┌────────

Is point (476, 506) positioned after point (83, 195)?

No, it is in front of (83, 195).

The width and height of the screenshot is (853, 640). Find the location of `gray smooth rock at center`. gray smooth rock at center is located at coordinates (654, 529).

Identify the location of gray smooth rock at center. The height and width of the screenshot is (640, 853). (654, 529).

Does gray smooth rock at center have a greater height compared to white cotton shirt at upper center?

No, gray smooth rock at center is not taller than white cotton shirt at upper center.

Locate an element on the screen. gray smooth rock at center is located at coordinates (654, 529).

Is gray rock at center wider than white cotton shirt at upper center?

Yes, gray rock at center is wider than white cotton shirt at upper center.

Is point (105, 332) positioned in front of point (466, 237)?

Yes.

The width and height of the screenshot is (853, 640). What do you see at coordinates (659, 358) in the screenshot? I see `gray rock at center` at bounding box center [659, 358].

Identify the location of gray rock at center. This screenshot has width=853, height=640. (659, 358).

└────────
┌────────

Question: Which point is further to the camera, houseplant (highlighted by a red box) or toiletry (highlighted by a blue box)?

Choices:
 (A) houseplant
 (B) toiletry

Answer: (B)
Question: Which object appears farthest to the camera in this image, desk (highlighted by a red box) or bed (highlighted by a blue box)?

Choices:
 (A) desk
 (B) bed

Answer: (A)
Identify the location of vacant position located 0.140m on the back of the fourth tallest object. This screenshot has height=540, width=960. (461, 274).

└────────

**TO DO:** Print the items from the line with "Yes, gray rock" up to and including the line with "Identify the location of gray rock", keeping each line identical.

**RESULT OF THE TASK:**
Yes, gray rock at center is wider than white cotton shirt at upper center.

Is point (105, 332) positioned in front of point (466, 237)?

Yes.

The width and height of the screenshot is (853, 640). What do you see at coordinates (659, 358) in the screenshot? I see `gray rock at center` at bounding box center [659, 358].

Identify the location of gray rock at center. This screenshot has width=853, height=640. (659, 358).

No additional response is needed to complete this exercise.